SET PROBLEM
Please rewrite the entries from the line containing "Tunis: 12:43 -> 12:46" through the line containing "Turku: 11:48 -> 10:58" as a JSON list of strings, with one string per line and blank lines left out.

RECORD EXTRACTS
================================

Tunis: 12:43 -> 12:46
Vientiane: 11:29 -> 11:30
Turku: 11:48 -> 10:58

================================

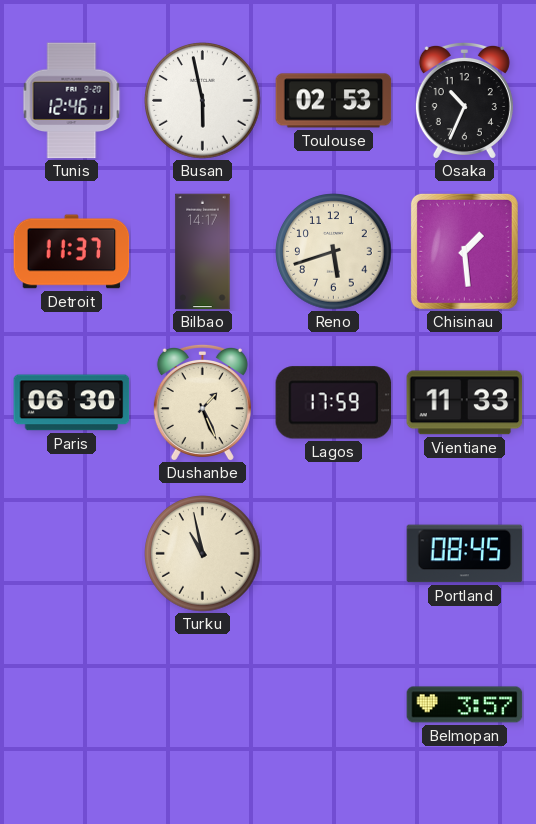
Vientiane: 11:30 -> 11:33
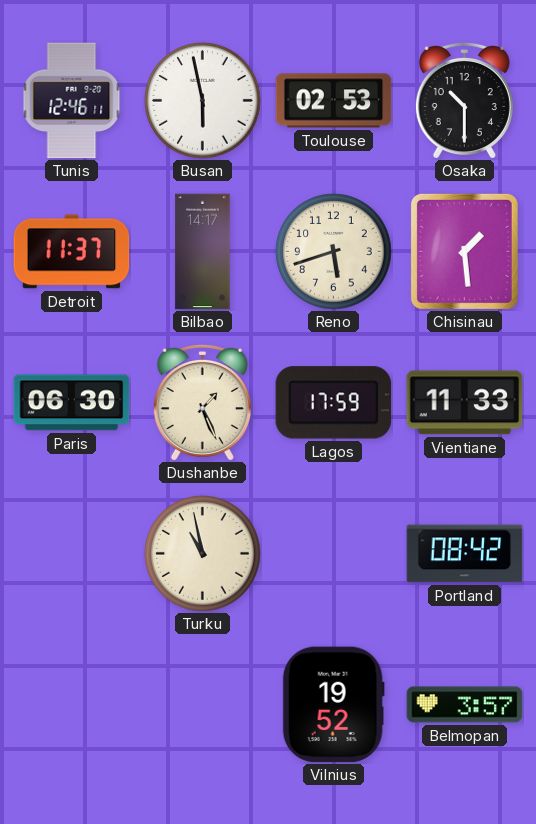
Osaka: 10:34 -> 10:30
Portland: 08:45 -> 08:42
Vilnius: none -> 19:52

================================

RESPONSE
[
  "Tunis: 12:43 -> 12:46",
  "Vientiane: 11:29 -> 11:30",
  "Turku: 11:48 -> 10:58"
]